─── GIVEN ENTRIES

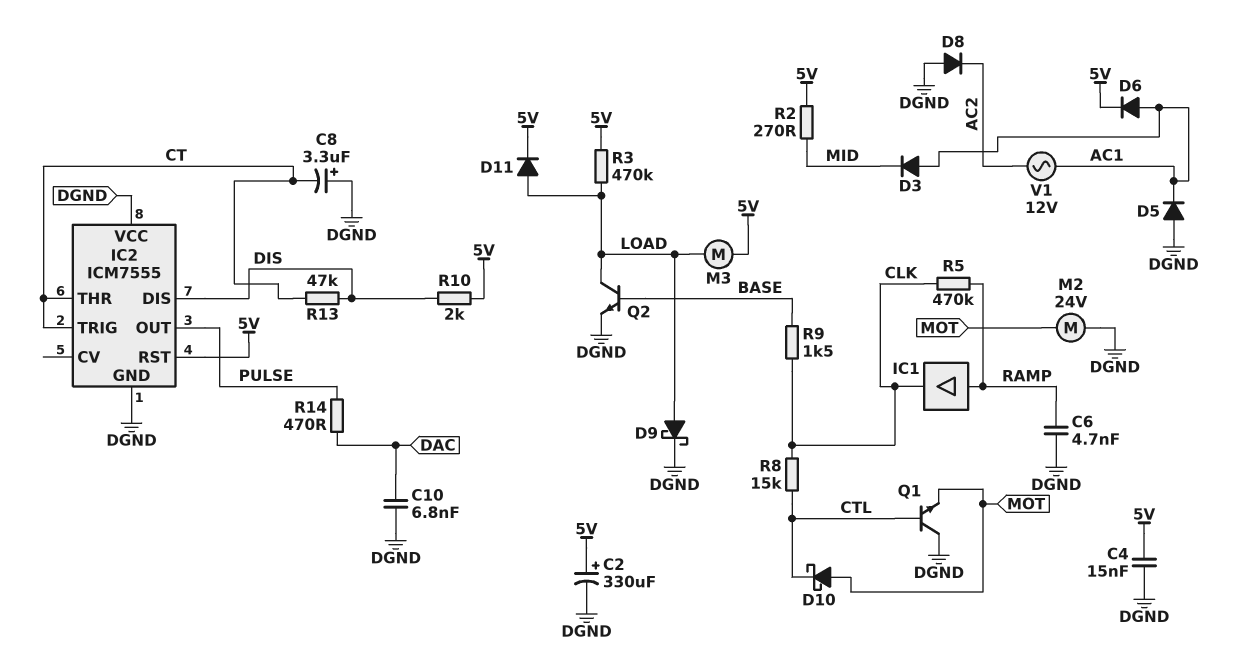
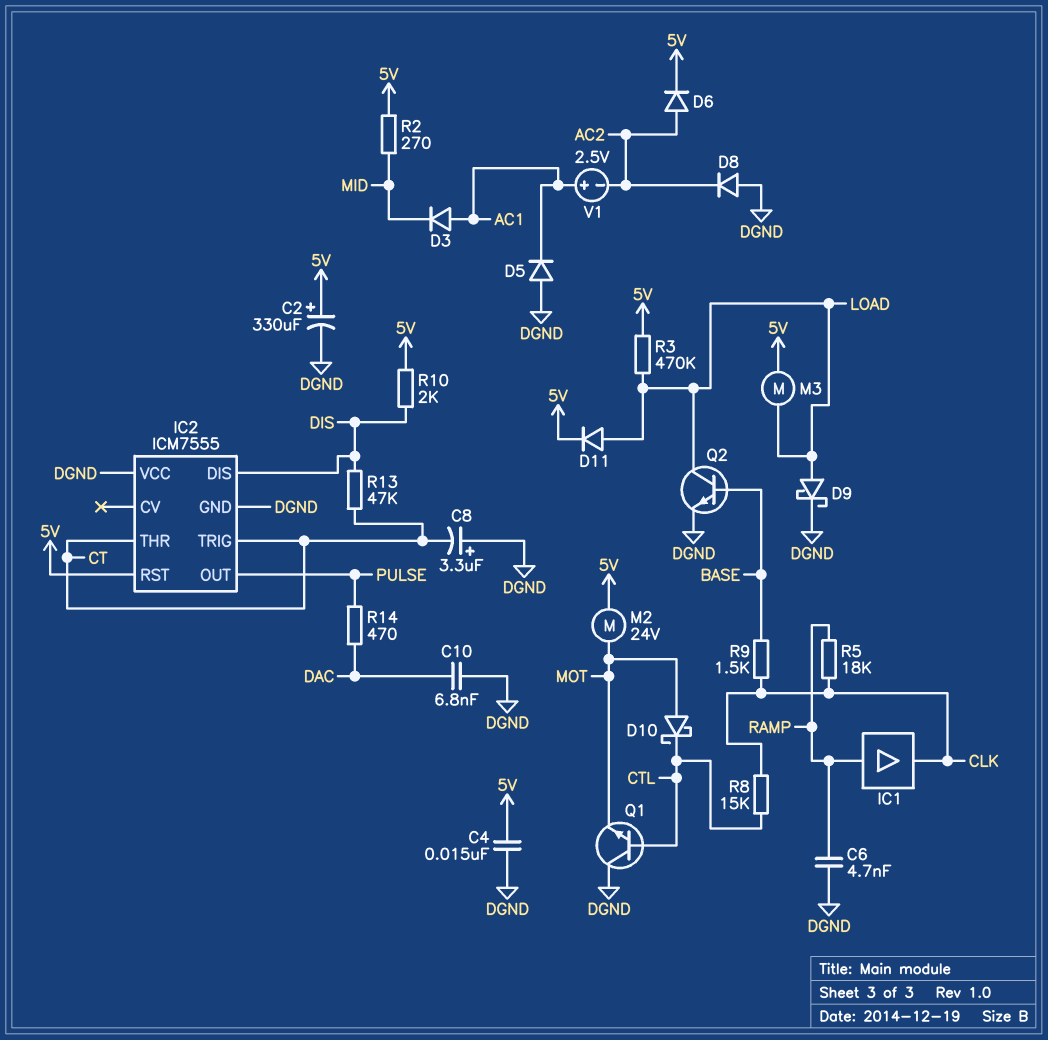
D6: diode (A AC1, K 5V) -> diode (A AC2, K 5V)
M2: motor 24V (DGND, MOT) -> motor 24V (5V, MOT)
R5: 470k (CLK, RAMP) -> 18k (CLK, RAMP)
V1: AC 12V (AC1, AC2) -> 2.5V (plus AC1, minus AC2)

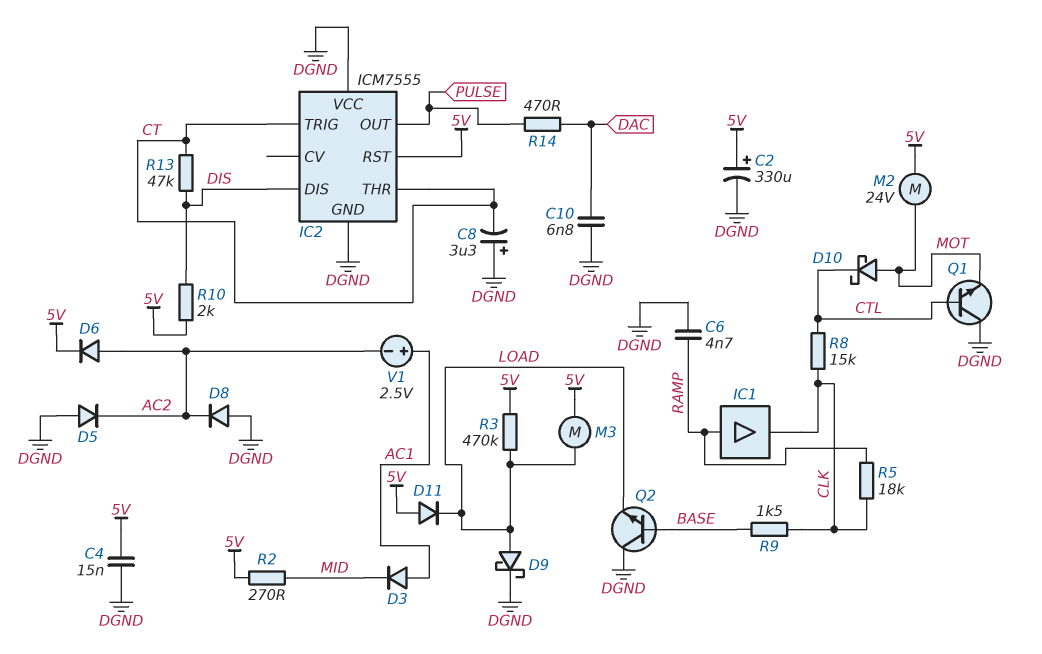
D5: diode (A DGND, K AC1) -> diode (A DGND, K AC2)
D11: diode (A LOAD, K 5V) -> diode (A 5V, K LOAD)
Q2: NPN (B BASE, C LOAD, E DGND) -> NPN (B BASE, C DGND, E LOAD)

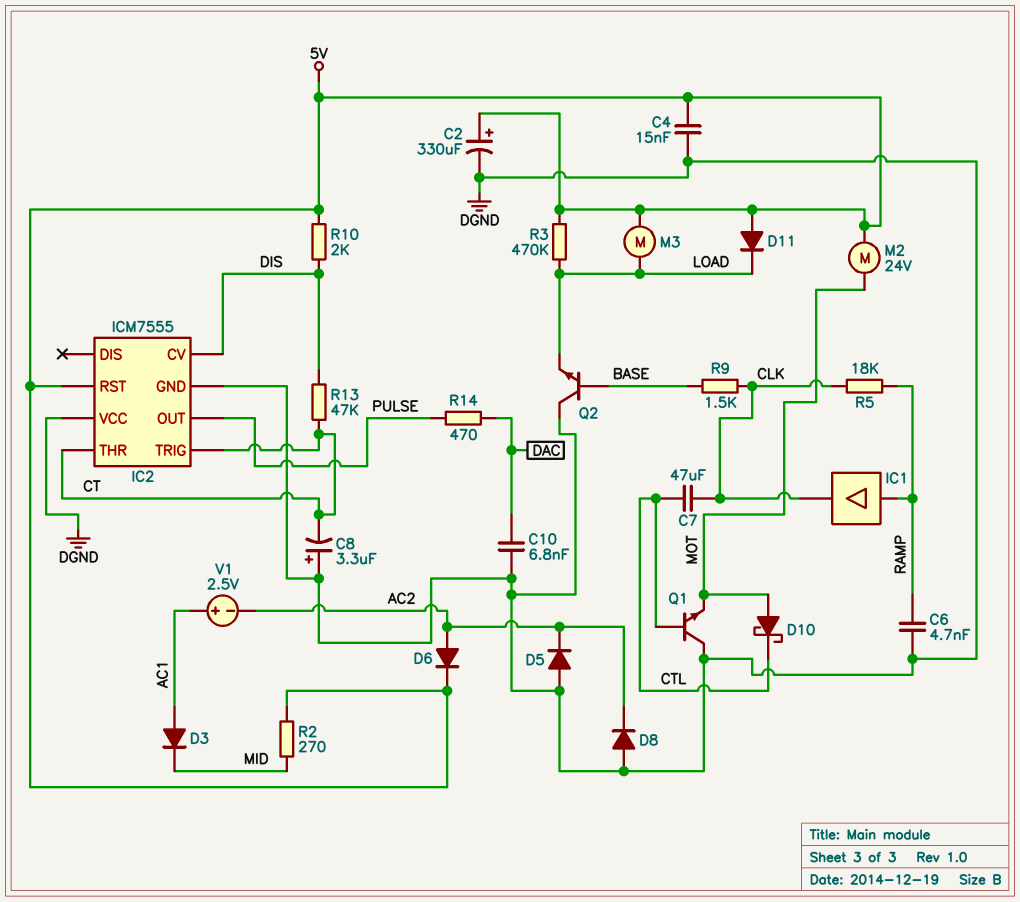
C7: none -> 47uF (CLK, CTL)
D9: schottky (A LOAD, K DGND) -> none
IC2 pin CV: none -> DIS
IC2 pin DIS: DIS -> none
R8: 15k (CLK, CTL) -> none

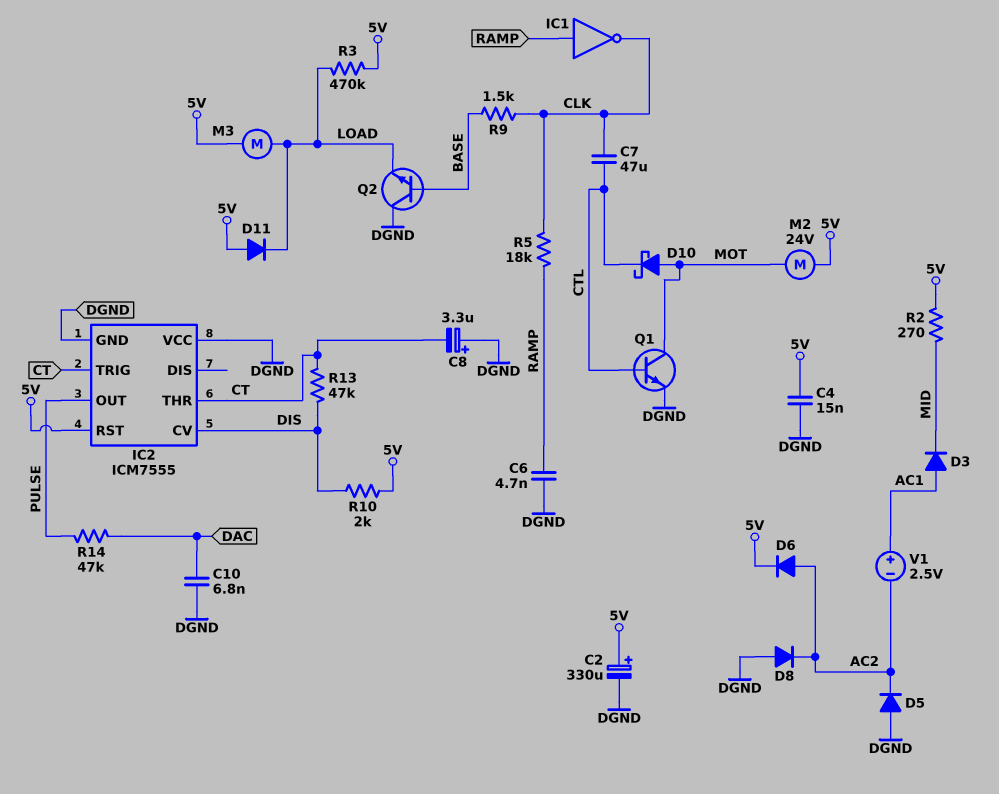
IC1: buffer (in RAMP, out CLK) -> NOT (in RAMP, out CLK)
Q1: NPN (B CTL, C DGND, E MOT) -> NPN (B CTL, C MOT, E DGND)
R14: 470 (DAC, PULSE) -> 47k (DAC, PULSE)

──────

§ **TRY IT**:
Give back every record exactly, dropping its pictures.

§ **ANSWER FOR THIS EXERCISE**:
D6: diode (A AC1, K 5V) -> diode (A AC2, K 5V)
M2: motor 24V (DGND, MOT) -> motor 24V (5V, MOT)
R5: 470k (CLK, RAMP) -> 18k (CLK, RAMP)
V1: AC 12V (AC1, AC2) -> 2.5V (plus AC1, minus AC2)

D5: diode (A DGND, K AC1) -> diode (A DGND, K AC2)
D11: diode (A LOAD, K 5V) -> diode (A 5V, K LOAD)
Q2: NPN (B BASE, C LOAD, E DGND) -> NPN (B BASE, C DGND, E LOAD)

C7: none -> 47uF (CLK, CTL)
D9: schottky (A LOAD, K DGND) -> none
IC2 pin CV: none -> DIS
IC2 pin DIS: DIS -> none
R8: 15k (CLK, CTL) -> none

IC1: buffer (in RAMP, out CLK) -> NOT (in RAMP, out CLK)
Q1: NPN (B CTL, C DGND, E MOT) -> NPN (B CTL, C MOT, E DGND)
R14: 470 (DAC, PULSE) -> 47k (DAC, PULSE)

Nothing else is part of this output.